_Given data:_
= = = = =

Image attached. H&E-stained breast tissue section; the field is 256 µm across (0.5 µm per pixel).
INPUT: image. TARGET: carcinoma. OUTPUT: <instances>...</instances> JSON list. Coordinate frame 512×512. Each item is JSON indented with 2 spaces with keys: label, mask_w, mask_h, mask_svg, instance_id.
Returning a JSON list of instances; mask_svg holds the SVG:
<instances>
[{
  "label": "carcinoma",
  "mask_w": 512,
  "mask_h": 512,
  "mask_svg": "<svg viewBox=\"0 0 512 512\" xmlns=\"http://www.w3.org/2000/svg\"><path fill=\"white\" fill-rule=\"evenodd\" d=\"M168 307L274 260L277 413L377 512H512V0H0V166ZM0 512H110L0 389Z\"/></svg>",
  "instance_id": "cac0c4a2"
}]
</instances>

= = = = =

Write out the whole listing again. Match it word for word.

_Reply:_
Image attached. H&E-stained breast tissue section; the field is 256 µm across (0.5 µm per pixel).
INPUT: image. TARGET: carcinoma. OUTPUT: <instances>...</instances> JSON list. Coordinate frame 512×512. Each item is JSON indented with 2 spaces with keys: label, mask_w, mask_h, mask_svg, instance_id.
Returning a JSON list of instances; mask_svg holds the SVG:
<instances>
[{
  "label": "carcinoma",
  "mask_w": 512,
  "mask_h": 512,
  "mask_svg": "<svg viewBox=\"0 0 512 512\" xmlns=\"http://www.w3.org/2000/svg\"><path fill=\"white\" fill-rule=\"evenodd\" d=\"M168 307L274 260L277 413L377 512H512V0H0V166ZM0 512H110L0 389Z\"/></svg>",
  "instance_id": "cac0c4a2"
}]
</instances>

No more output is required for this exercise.